● **Record set**
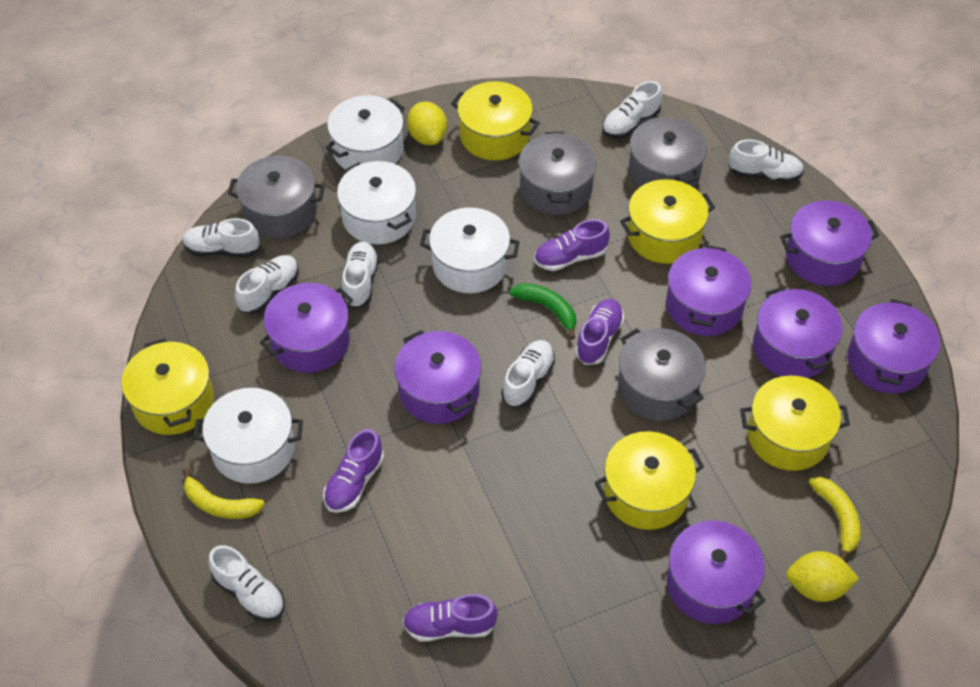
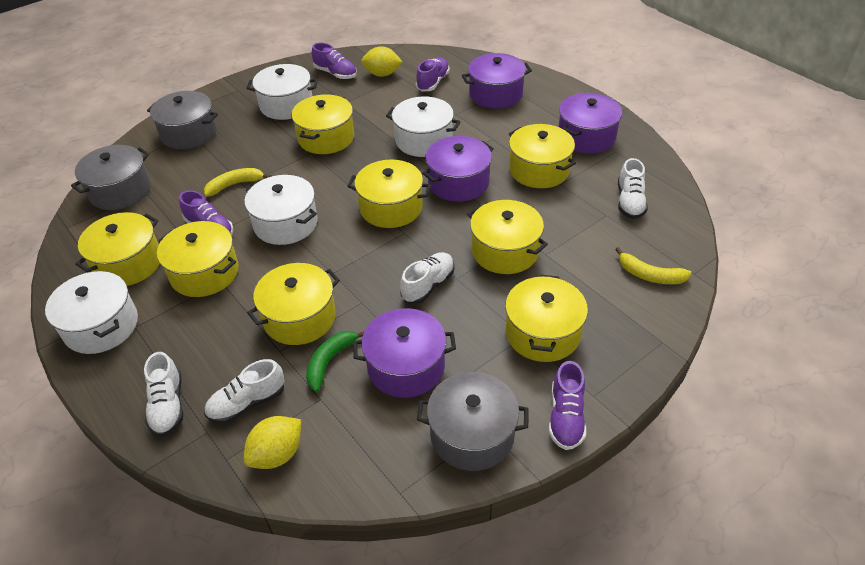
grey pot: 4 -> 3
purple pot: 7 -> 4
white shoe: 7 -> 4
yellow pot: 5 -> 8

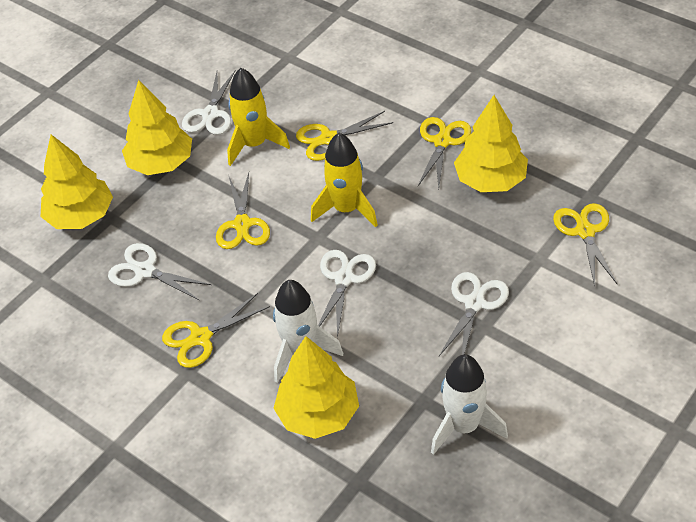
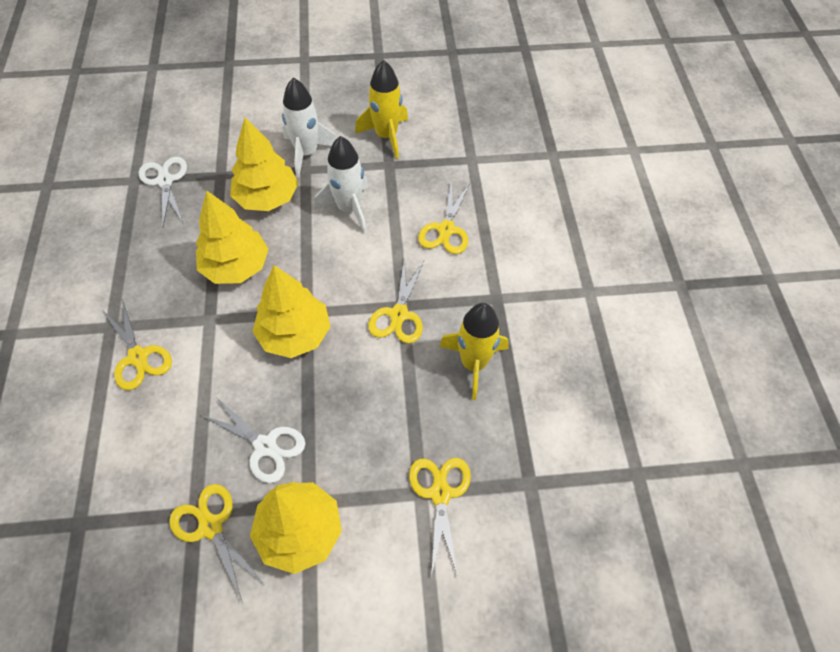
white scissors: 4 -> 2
* * *
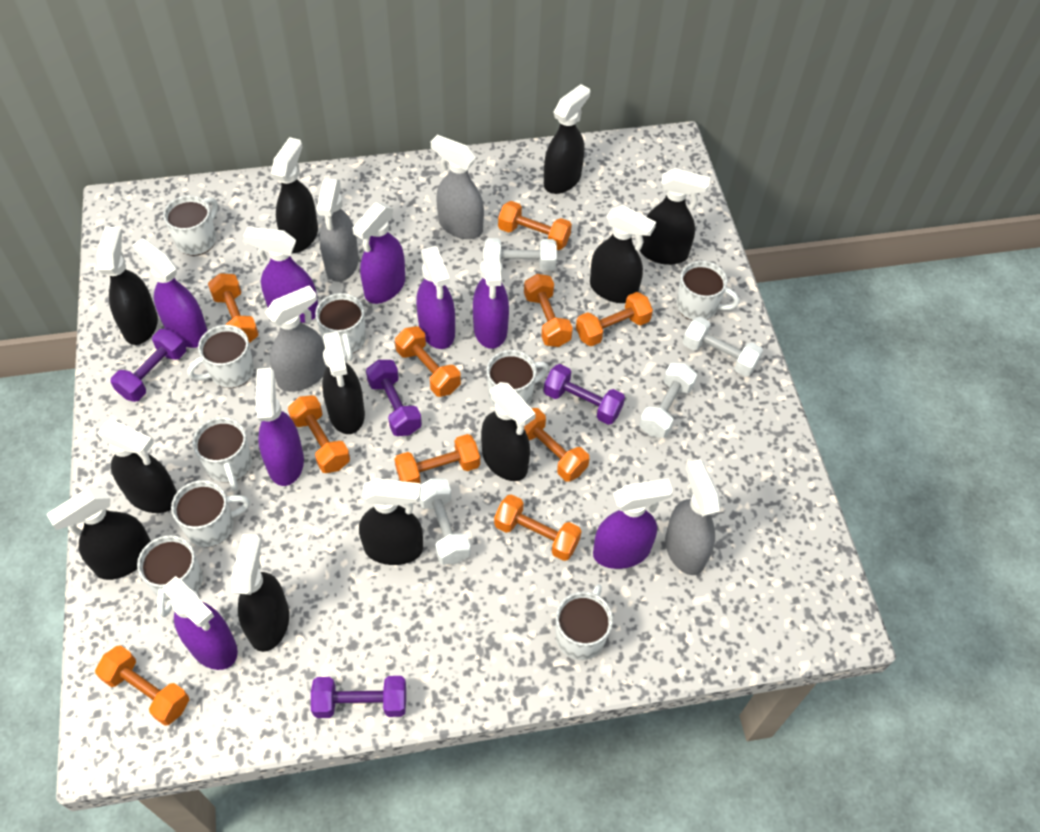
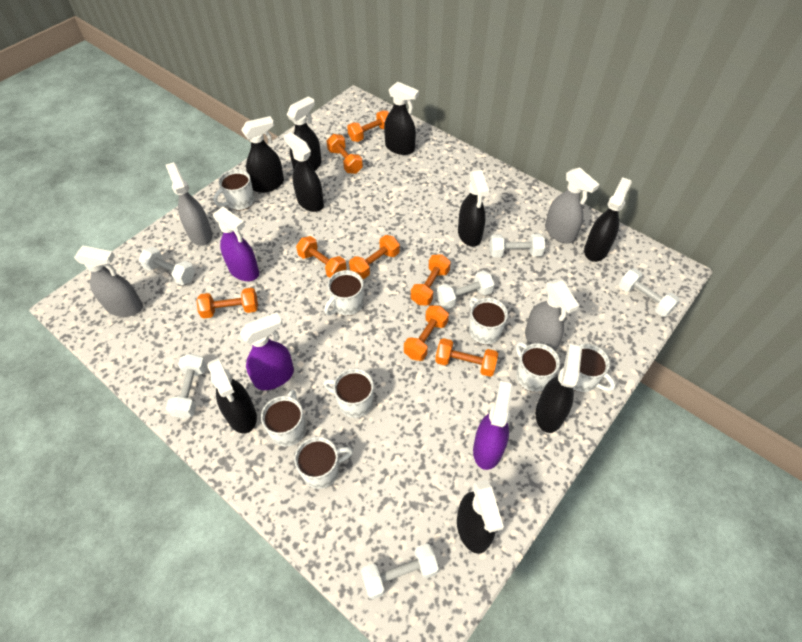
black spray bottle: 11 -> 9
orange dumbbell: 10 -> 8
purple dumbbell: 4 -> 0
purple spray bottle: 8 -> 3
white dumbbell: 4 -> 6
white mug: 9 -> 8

● **Description of the task**
Please return the lines above that run from the line containing "purple spray bottle: 8 -> 3" to the line containing "white mug: 9 -> 8", inclusive, exactly and with no other lines.

● **Problem solution**
purple spray bottle: 8 -> 3
white dumbbell: 4 -> 6
white mug: 9 -> 8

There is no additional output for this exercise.